» **TASK PROMPT**
Copy each line below in which the string "moved" occurs.

» **INFORMATION PROVIDED**
_ _ _

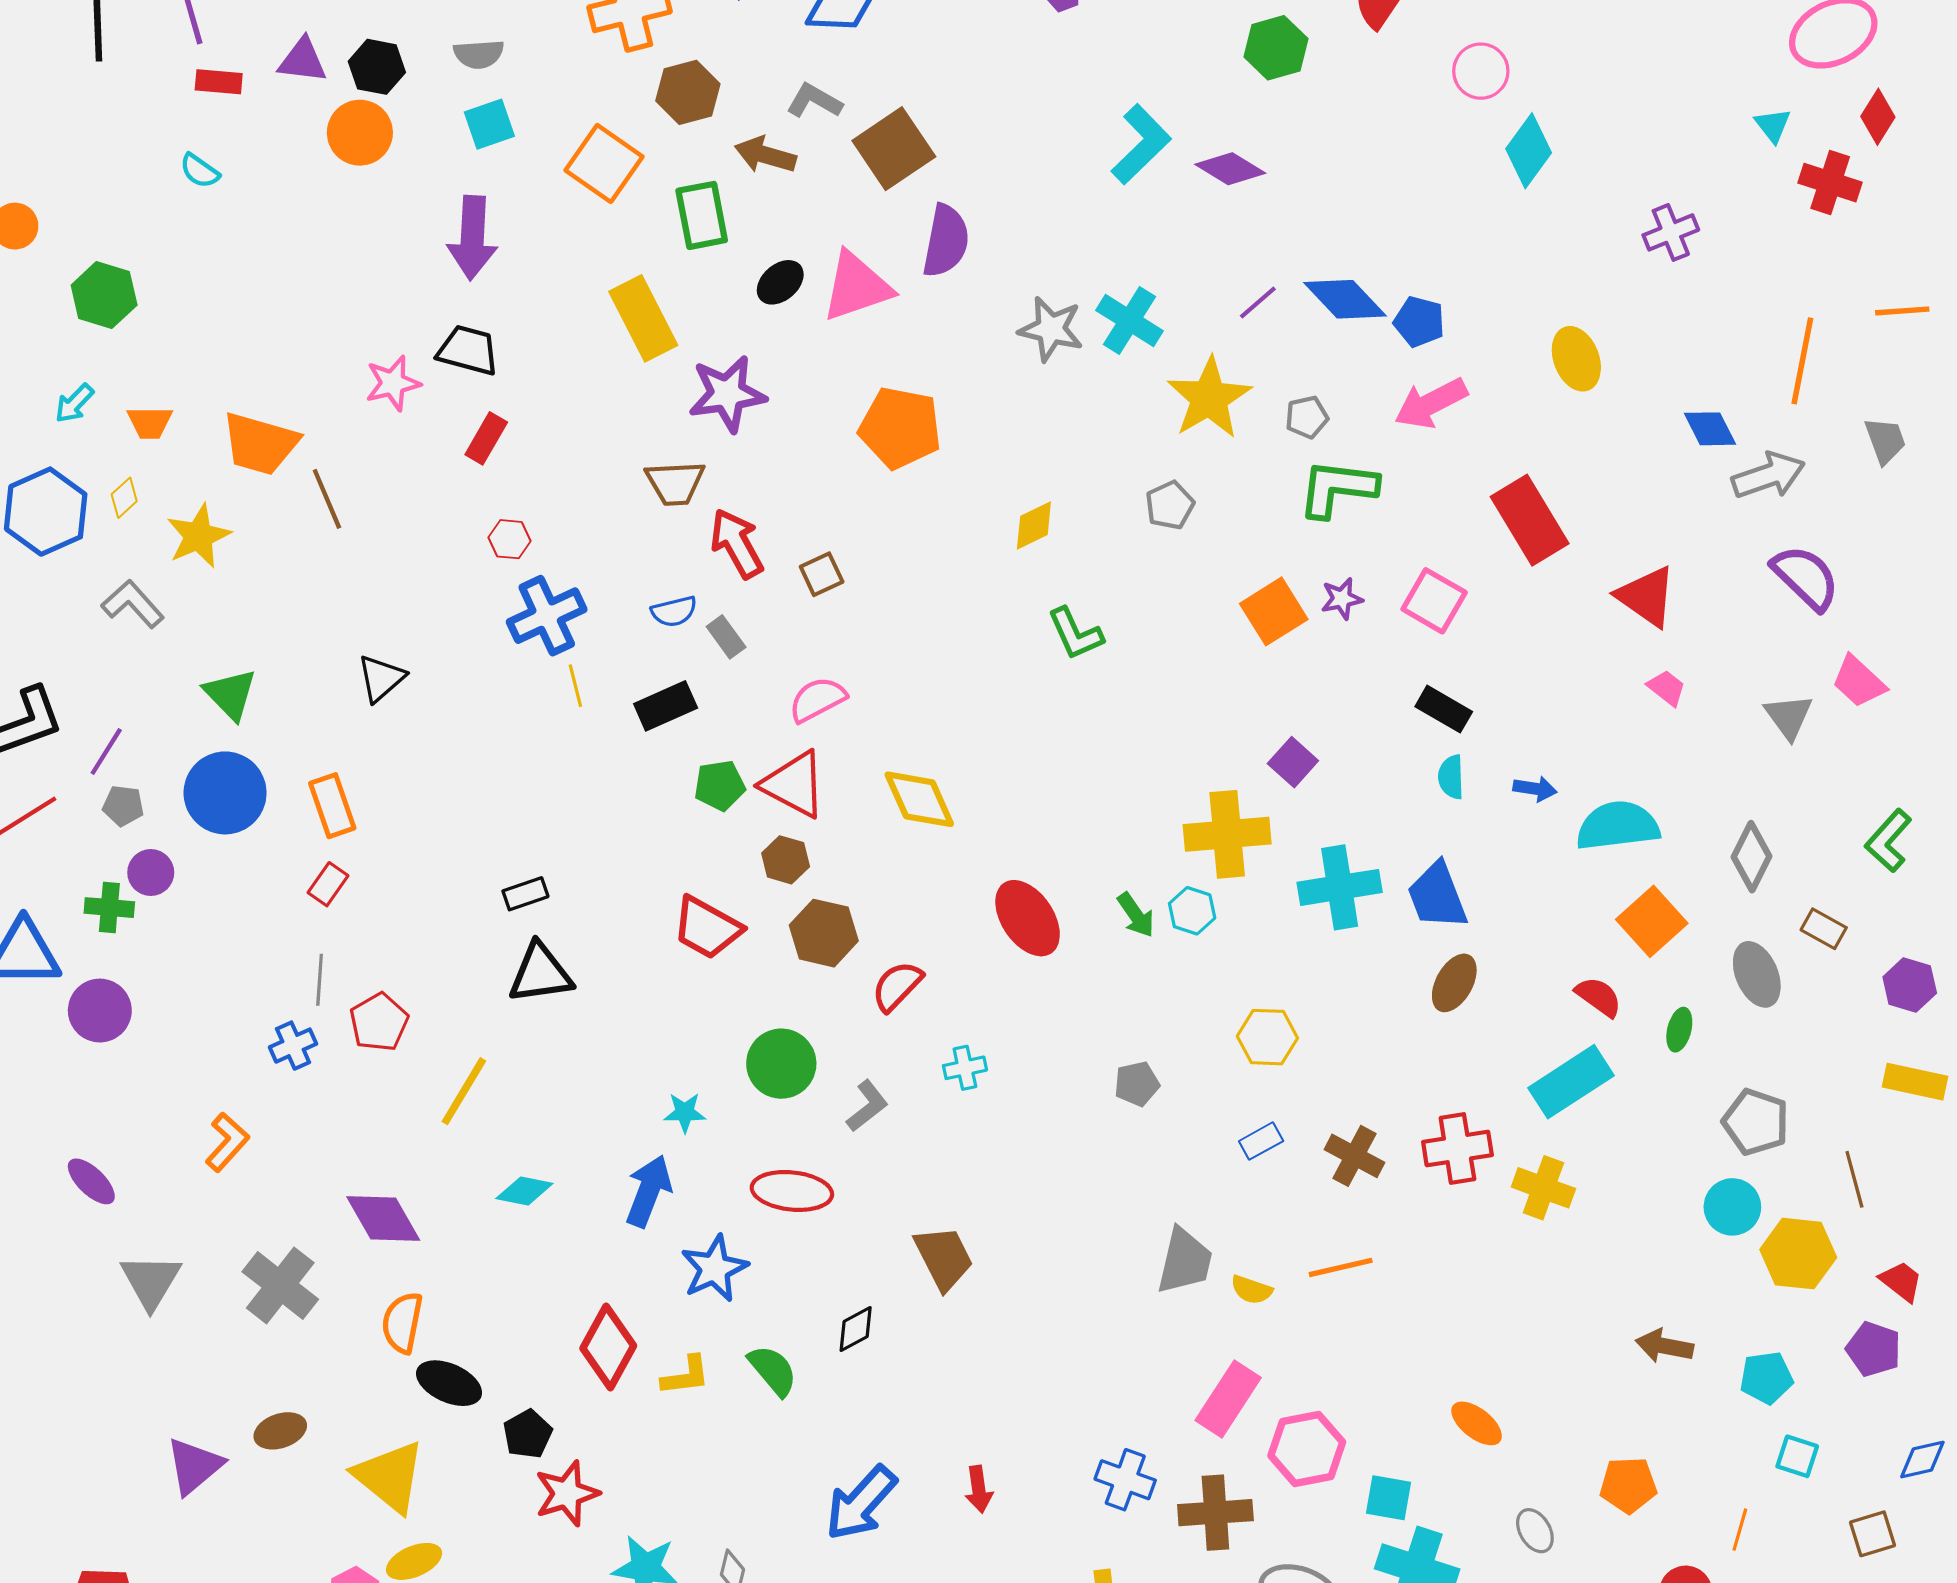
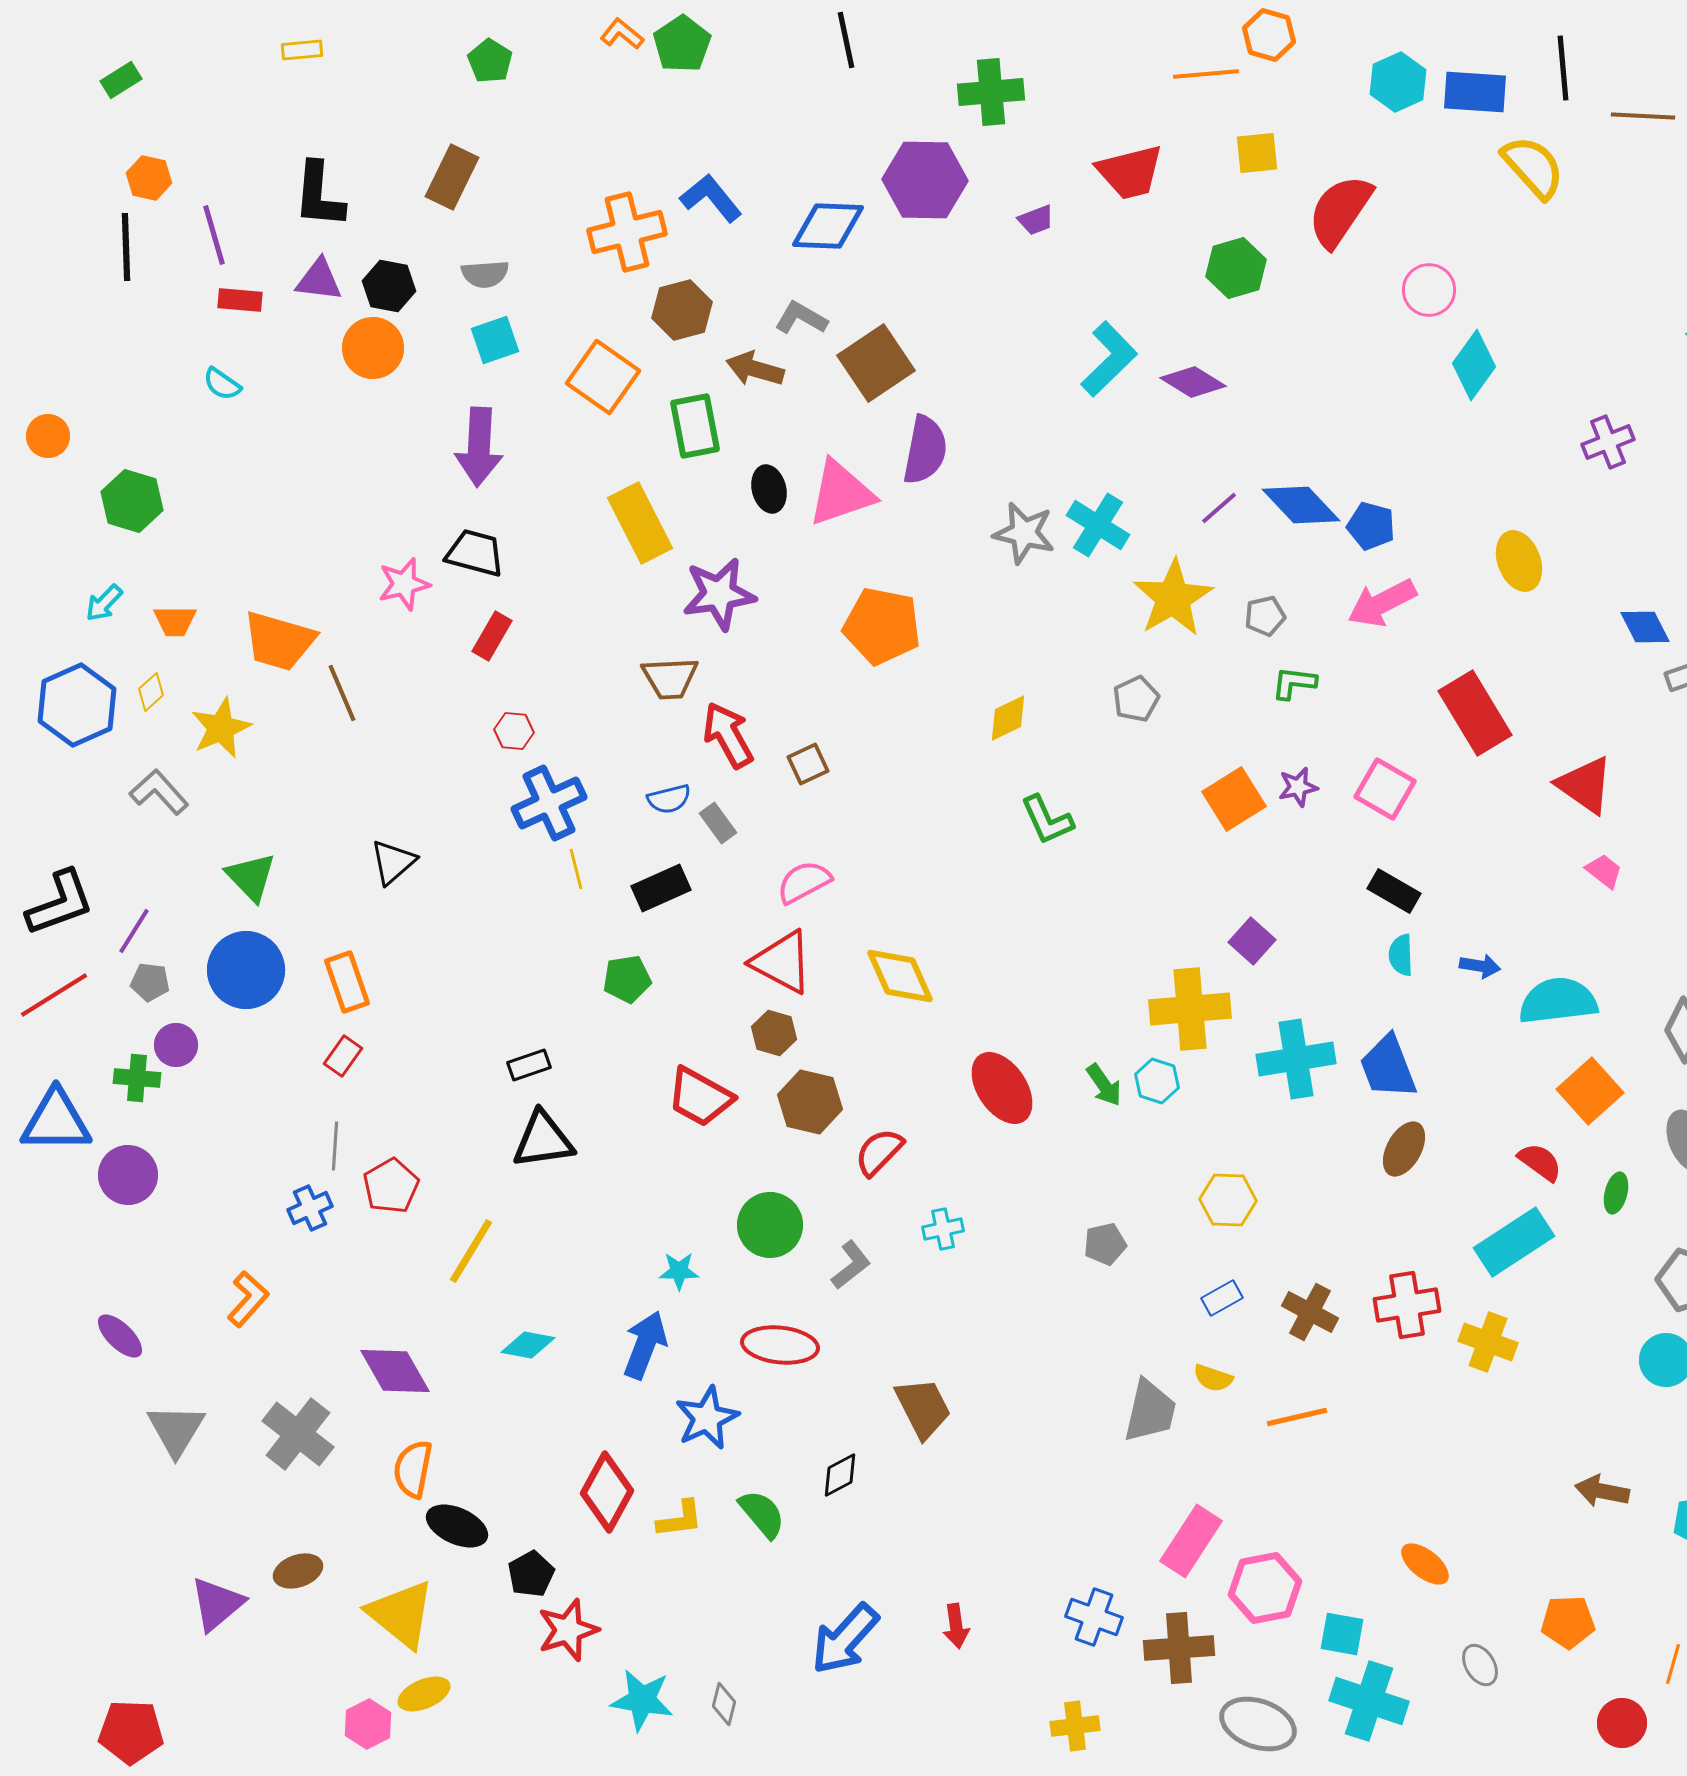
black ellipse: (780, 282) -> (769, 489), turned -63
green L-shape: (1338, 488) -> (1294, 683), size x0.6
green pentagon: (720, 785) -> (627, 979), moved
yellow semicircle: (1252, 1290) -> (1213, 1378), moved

_ _ _

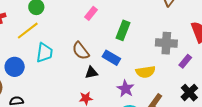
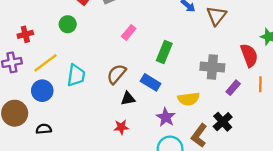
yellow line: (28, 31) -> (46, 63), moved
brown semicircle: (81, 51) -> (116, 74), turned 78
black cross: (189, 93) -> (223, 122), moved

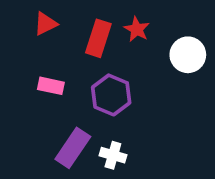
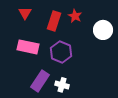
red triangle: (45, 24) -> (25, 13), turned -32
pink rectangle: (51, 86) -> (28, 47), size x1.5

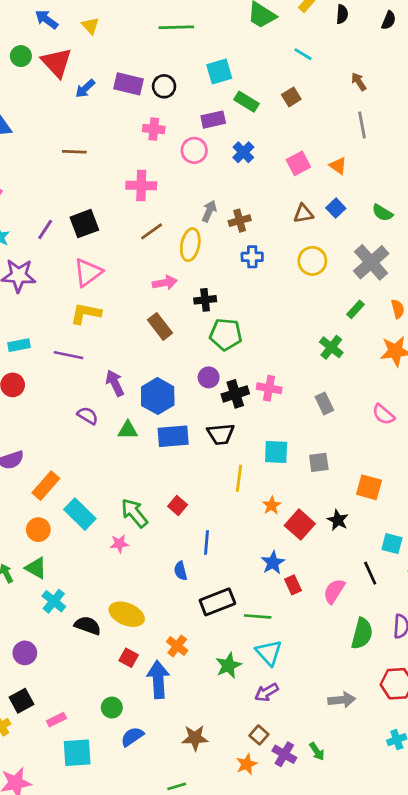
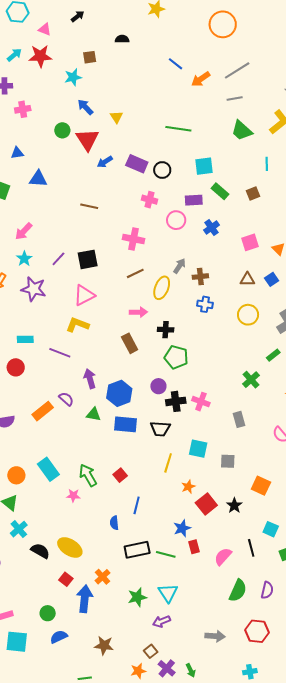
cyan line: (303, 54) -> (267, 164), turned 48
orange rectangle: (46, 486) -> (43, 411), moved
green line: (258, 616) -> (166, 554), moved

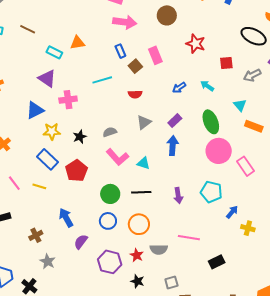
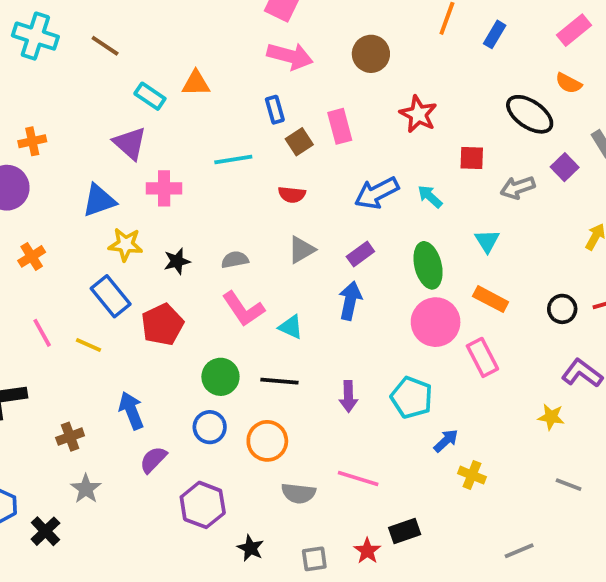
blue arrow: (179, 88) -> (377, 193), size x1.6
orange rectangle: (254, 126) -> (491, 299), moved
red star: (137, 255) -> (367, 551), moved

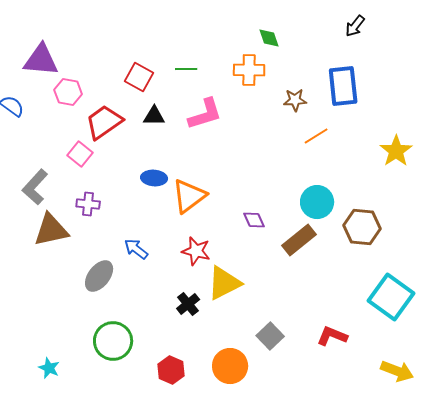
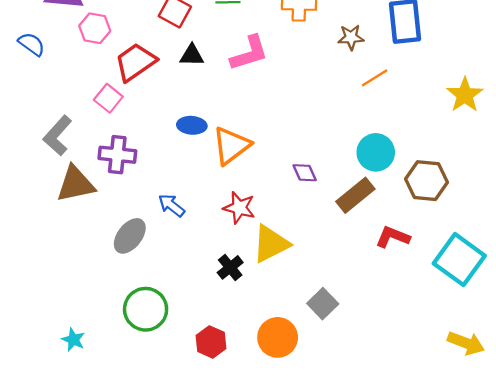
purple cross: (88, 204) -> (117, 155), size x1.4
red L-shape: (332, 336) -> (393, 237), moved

_ _ _

» **EXERCISE RESULT**
green pentagon: (720, 785) -> (627, 979), moved
yellow semicircle: (1252, 1290) -> (1213, 1378), moved
yellow line: (28, 31) -> (46, 63), moved
black cross: (189, 93) -> (223, 122), moved
orange rectangle: (46, 486) -> (43, 411), moved
green line: (258, 616) -> (166, 554), moved
orange rectangle: (254, 126) -> (491, 299), moved
red star: (137, 255) -> (367, 551), moved
red L-shape: (332, 336) -> (393, 237), moved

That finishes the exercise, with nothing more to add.